▶ **THE INPUT**

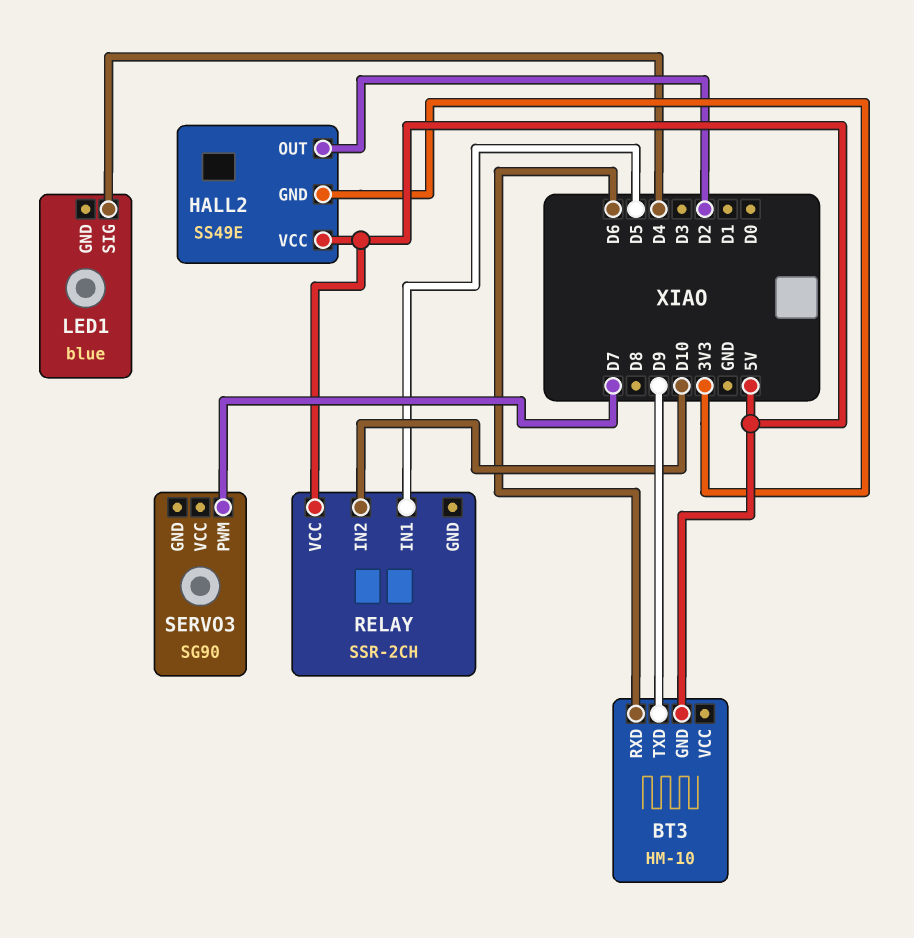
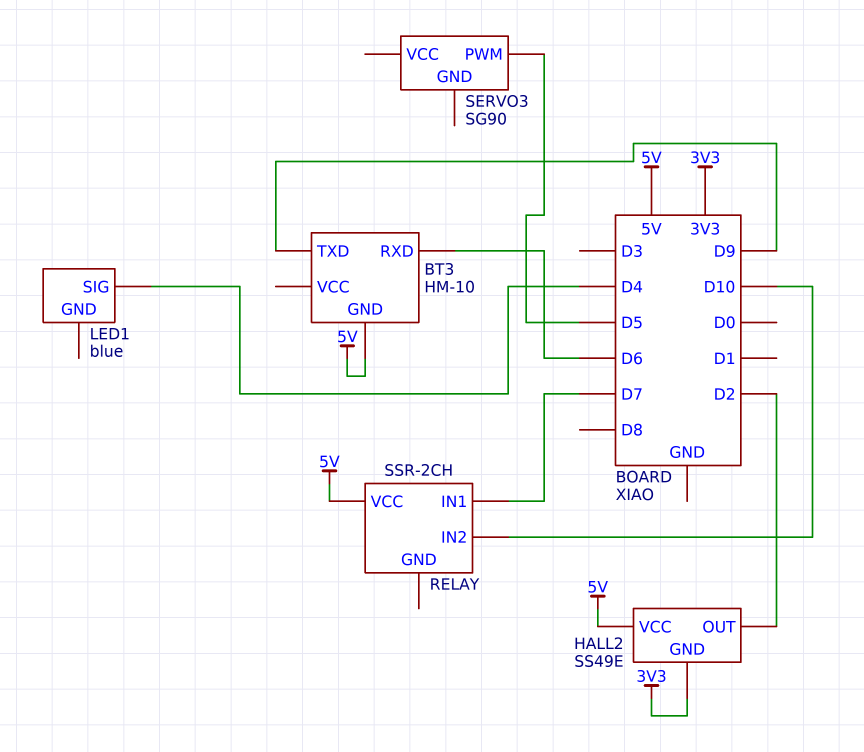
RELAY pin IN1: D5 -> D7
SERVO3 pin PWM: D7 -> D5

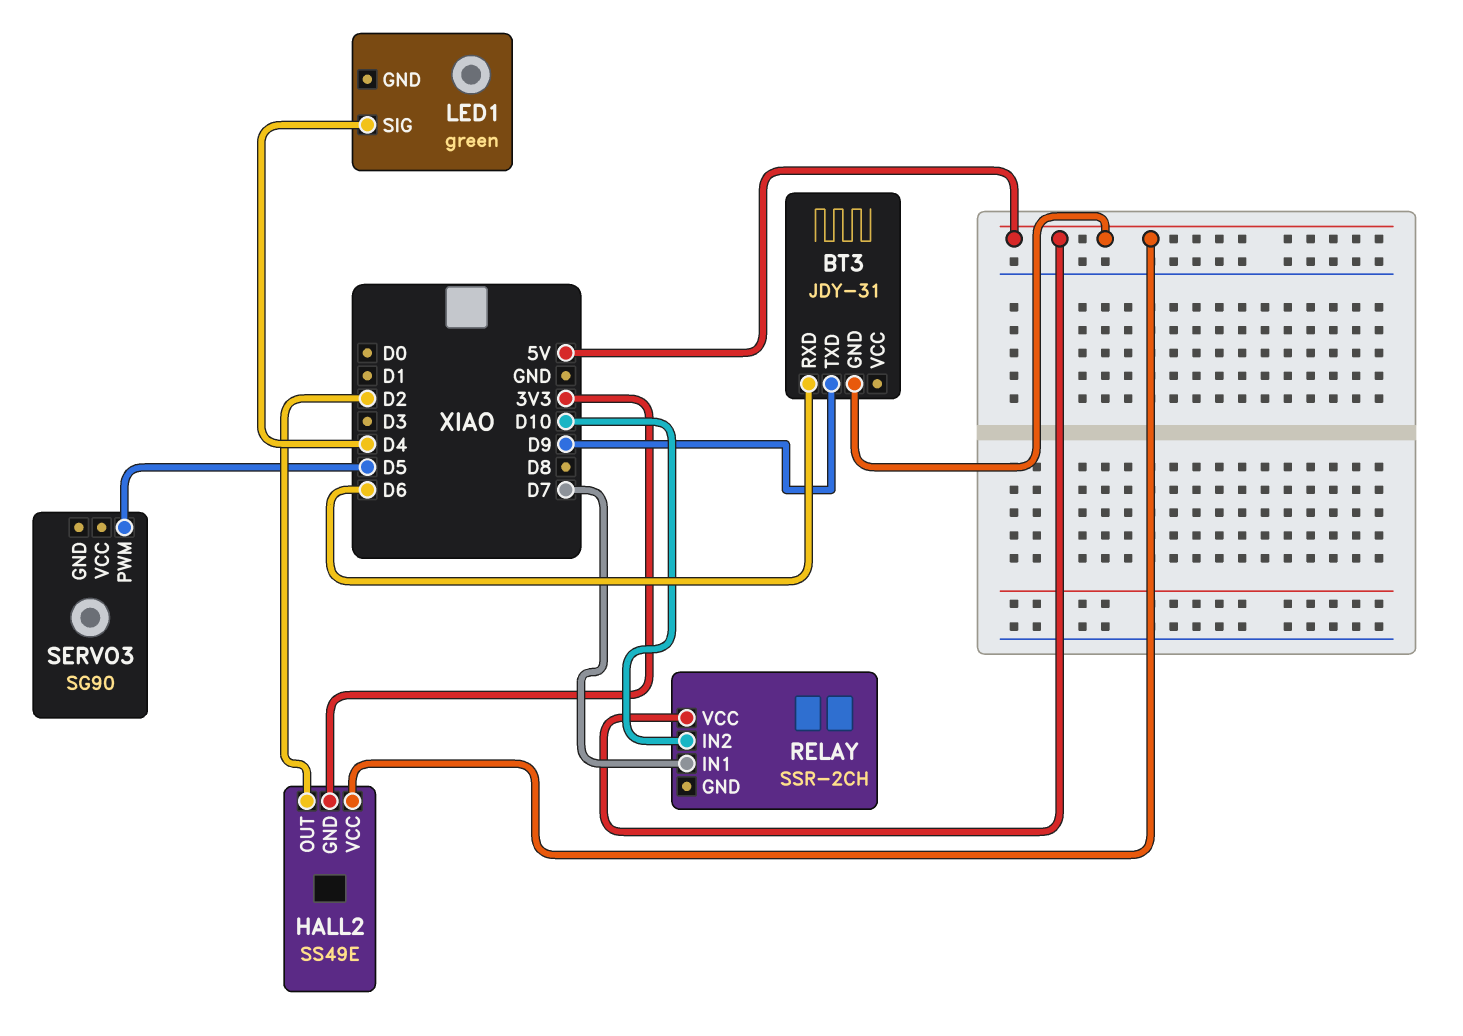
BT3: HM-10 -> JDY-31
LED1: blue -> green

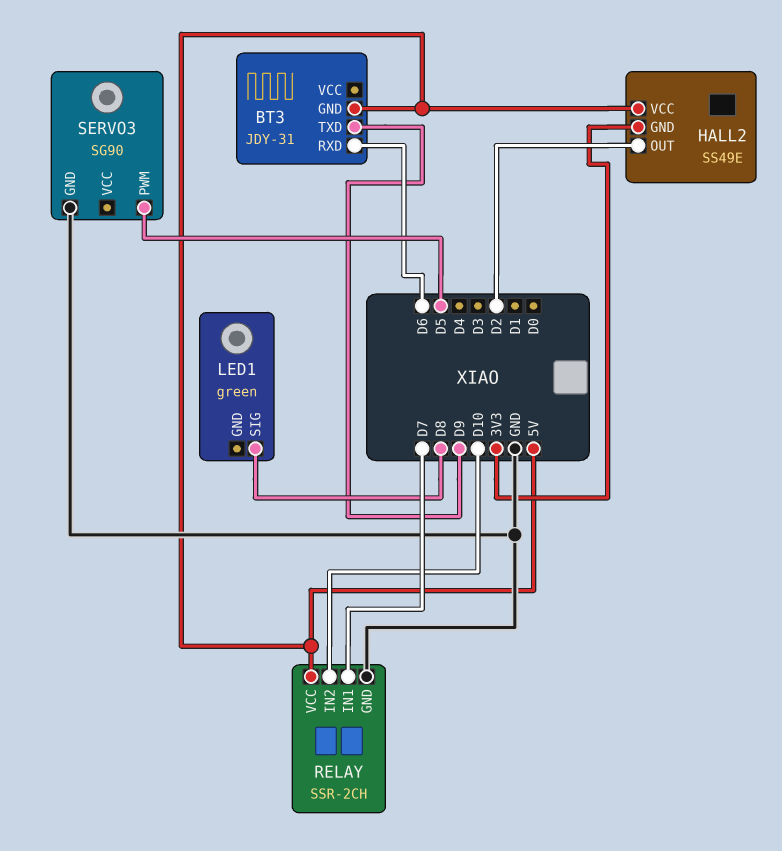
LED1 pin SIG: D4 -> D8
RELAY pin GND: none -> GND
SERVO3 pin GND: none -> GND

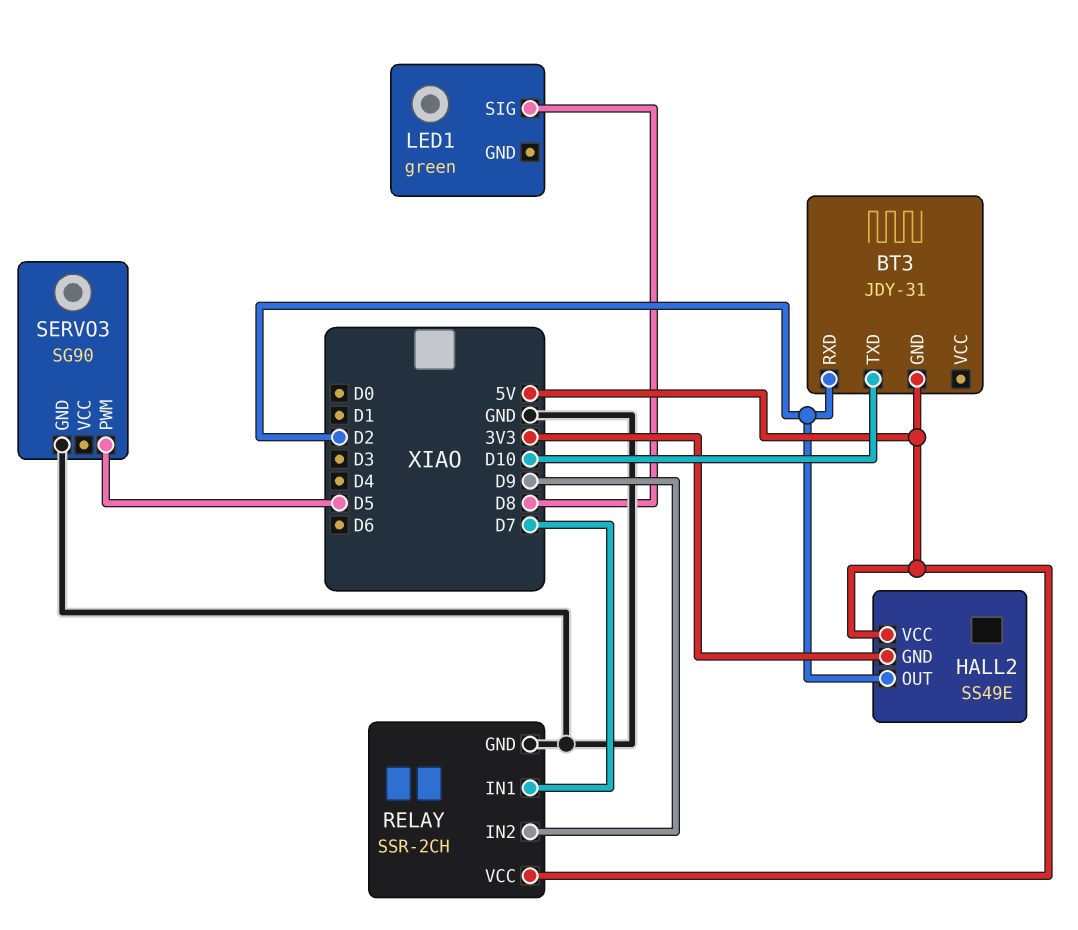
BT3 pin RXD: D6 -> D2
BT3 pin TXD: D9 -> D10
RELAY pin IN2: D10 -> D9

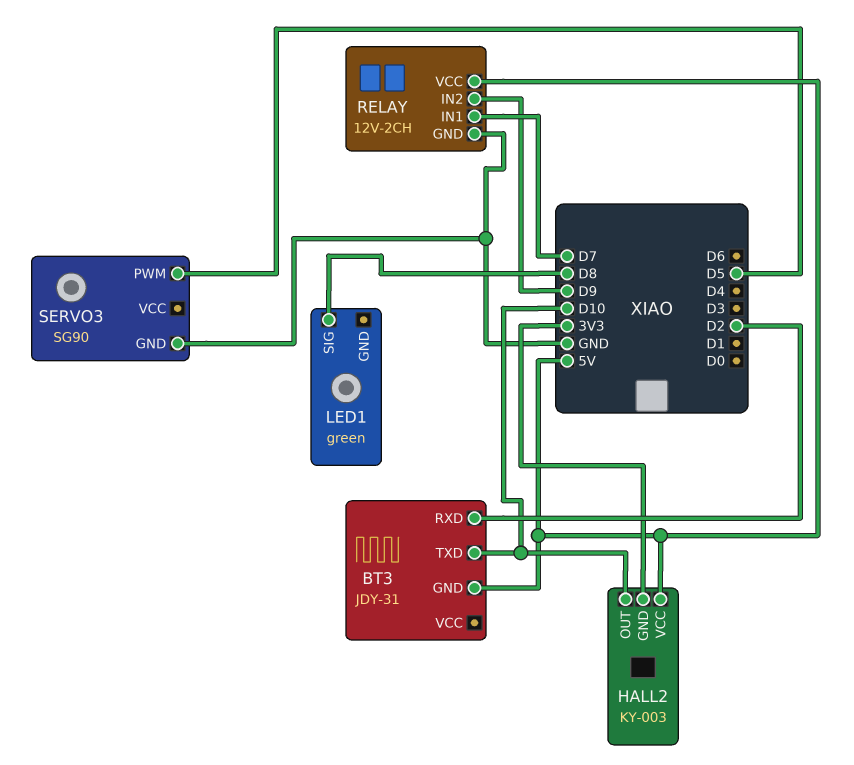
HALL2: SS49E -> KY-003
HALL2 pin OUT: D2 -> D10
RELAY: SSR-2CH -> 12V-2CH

▶ **YOUR OBJECTIVE**
Drop the pictures, then repeat the material word for word.

▶ **SOLUTION TO THIS TASK**
RELAY pin IN1: D5 -> D7
SERVO3 pin PWM: D7 -> D5

BT3: HM-10 -> JDY-31
LED1: blue -> green

LED1 pin SIG: D4 -> D8
RELAY pin GND: none -> GND
SERVO3 pin GND: none -> GND

BT3 pin RXD: D6 -> D2
BT3 pin TXD: D9 -> D10
RELAY pin IN2: D10 -> D9

HALL2: SS49E -> KY-003
HALL2 pin OUT: D2 -> D10
RELAY: SSR-2CH -> 12V-2CH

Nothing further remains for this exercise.